INPUT MATERIAL →
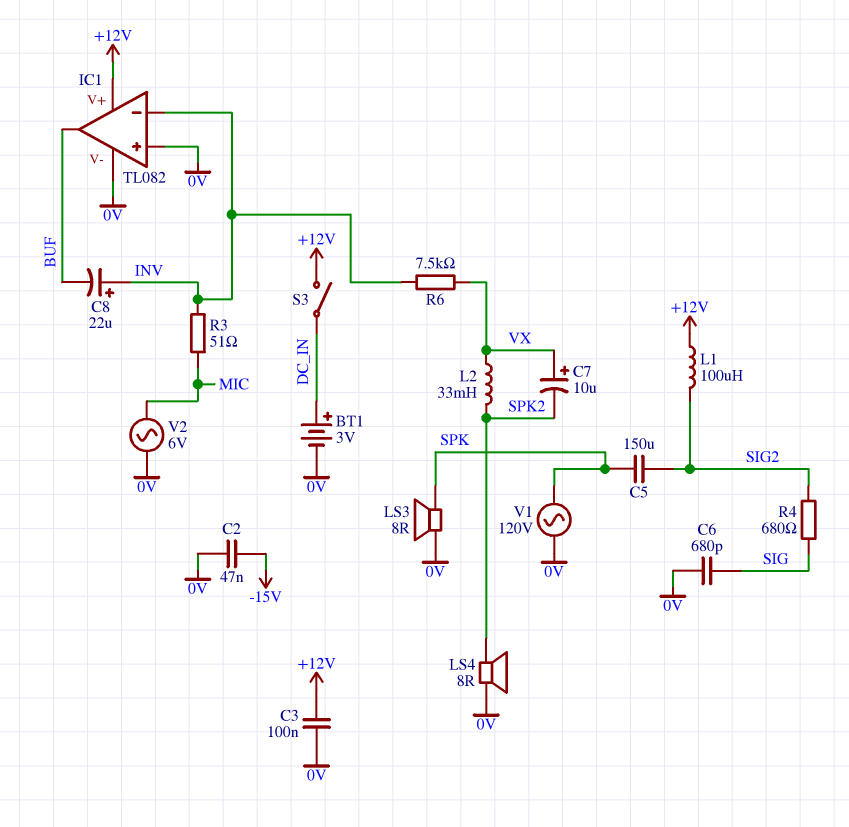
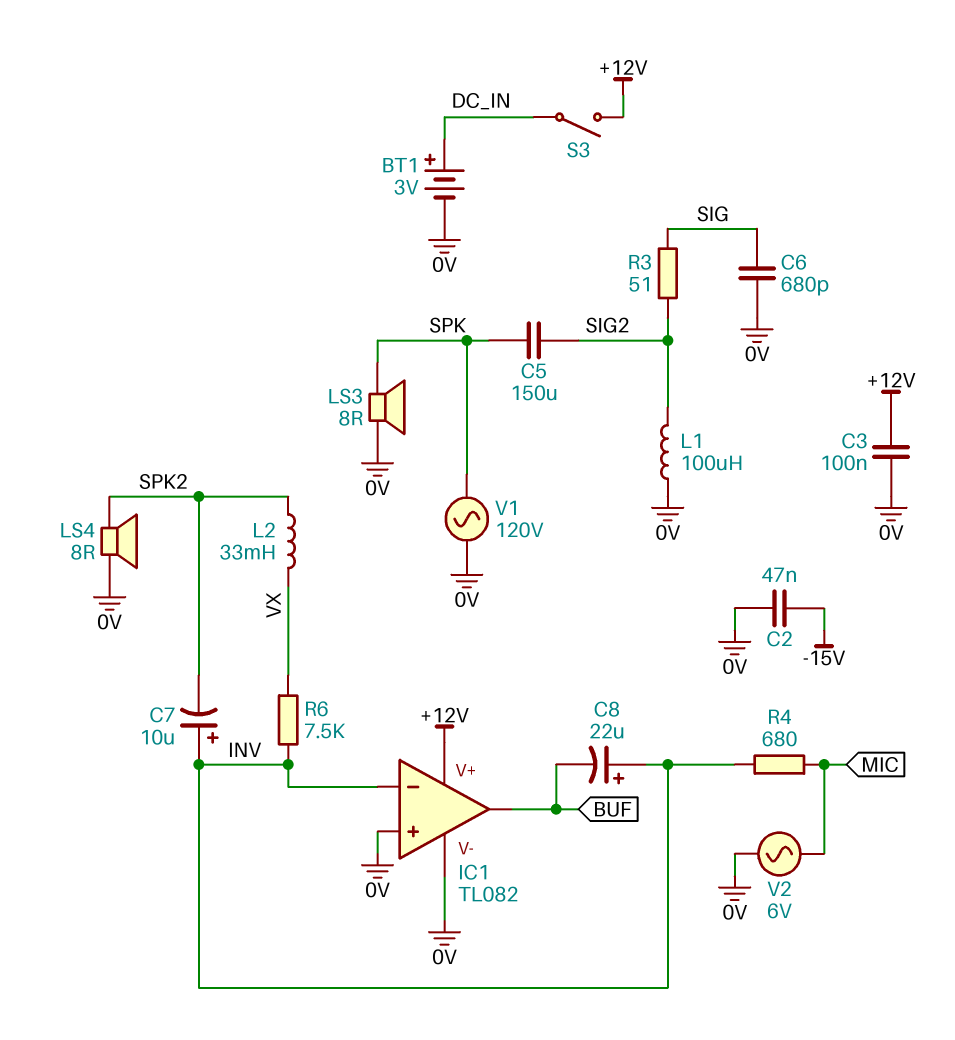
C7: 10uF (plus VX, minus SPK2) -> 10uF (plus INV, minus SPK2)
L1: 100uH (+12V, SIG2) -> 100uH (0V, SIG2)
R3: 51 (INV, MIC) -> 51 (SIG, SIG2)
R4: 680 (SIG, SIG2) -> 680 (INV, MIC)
* * *
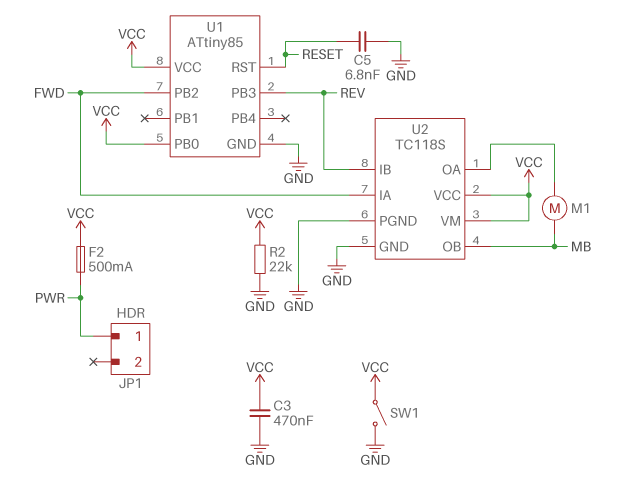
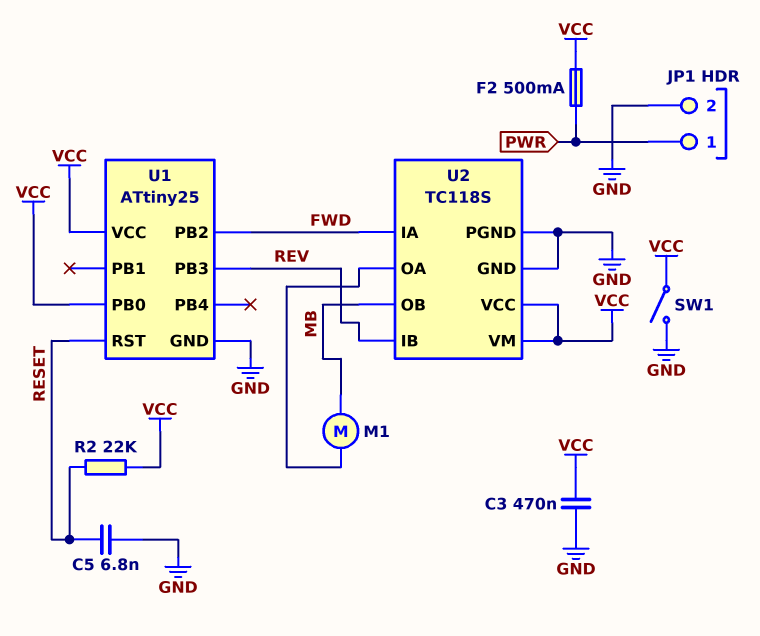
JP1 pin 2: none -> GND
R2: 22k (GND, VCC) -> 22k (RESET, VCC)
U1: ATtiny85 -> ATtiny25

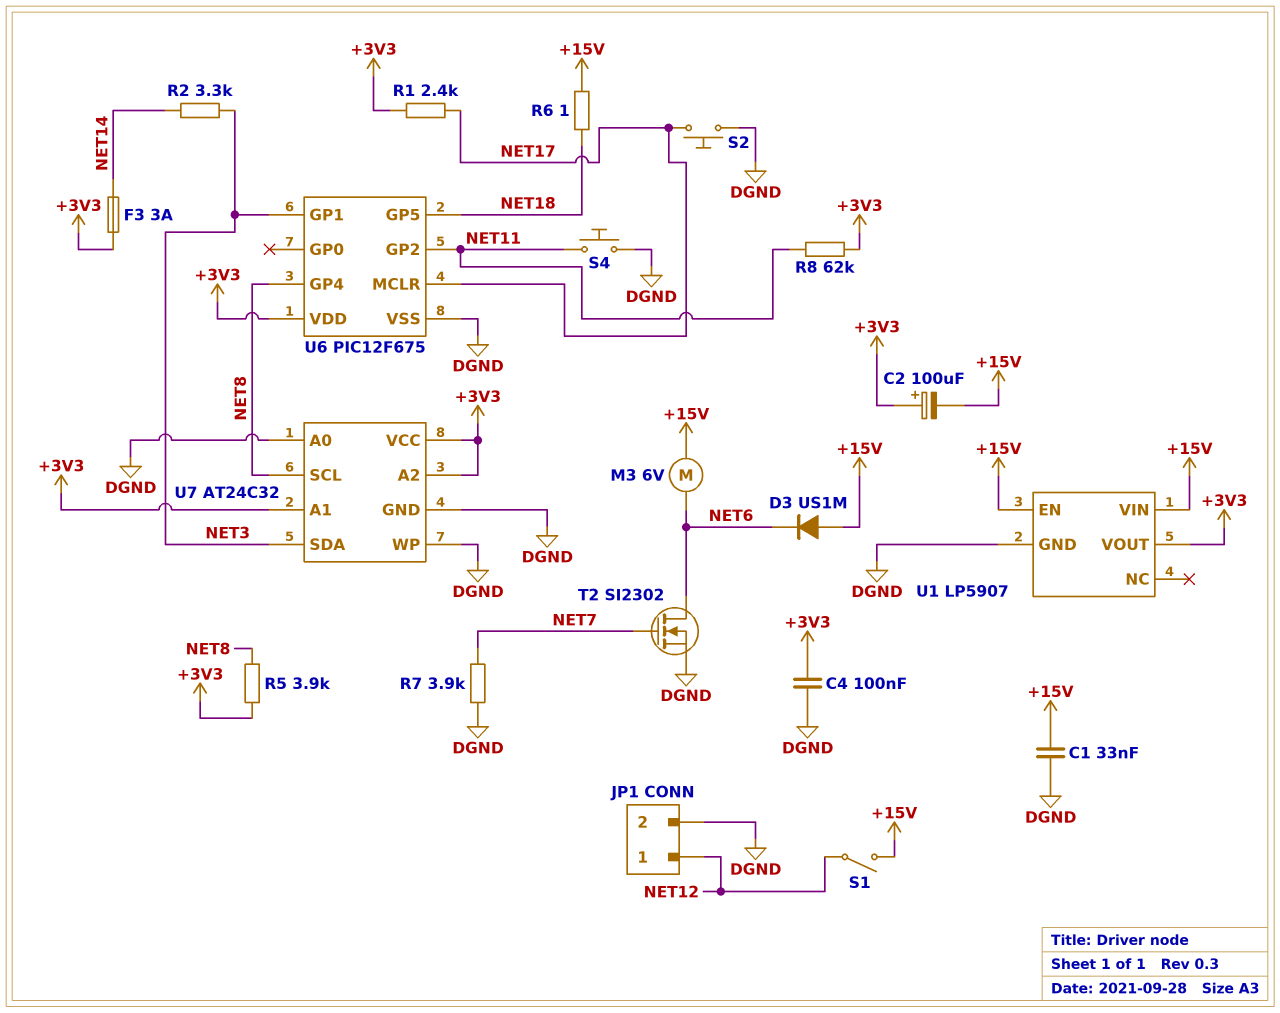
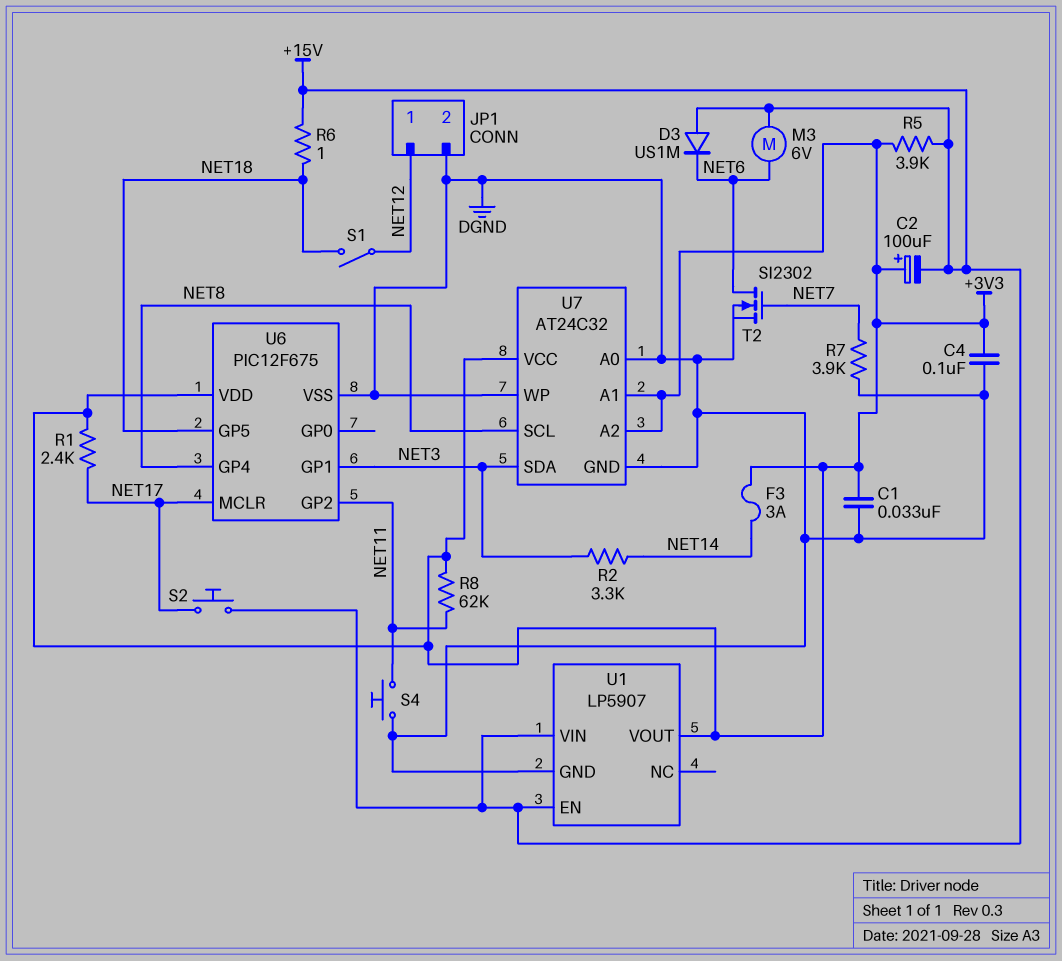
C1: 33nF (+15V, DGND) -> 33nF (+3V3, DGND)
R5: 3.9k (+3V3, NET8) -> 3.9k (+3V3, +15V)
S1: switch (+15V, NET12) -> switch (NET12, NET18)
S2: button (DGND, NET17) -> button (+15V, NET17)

ASSIGNMENT →
Take the material above from the line bearing "JP1 pin 2: none -> GND" through the line bearing "S2: button (DGND, NET17)" and write it out exactly, both end lines included. Pictures stay out.

ANSWER →
JP1 pin 2: none -> GND
R2: 22k (GND, VCC) -> 22k (RESET, VCC)
U1: ATtiny85 -> ATtiny25

C1: 33nF (+15V, DGND) -> 33nF (+3V3, DGND)
R5: 3.9k (+3V3, NET8) -> 3.9k (+3V3, +15V)
S1: switch (+15V, NET12) -> switch (NET12, NET18)
S2: button (DGND, NET17) -> button (+15V, NET17)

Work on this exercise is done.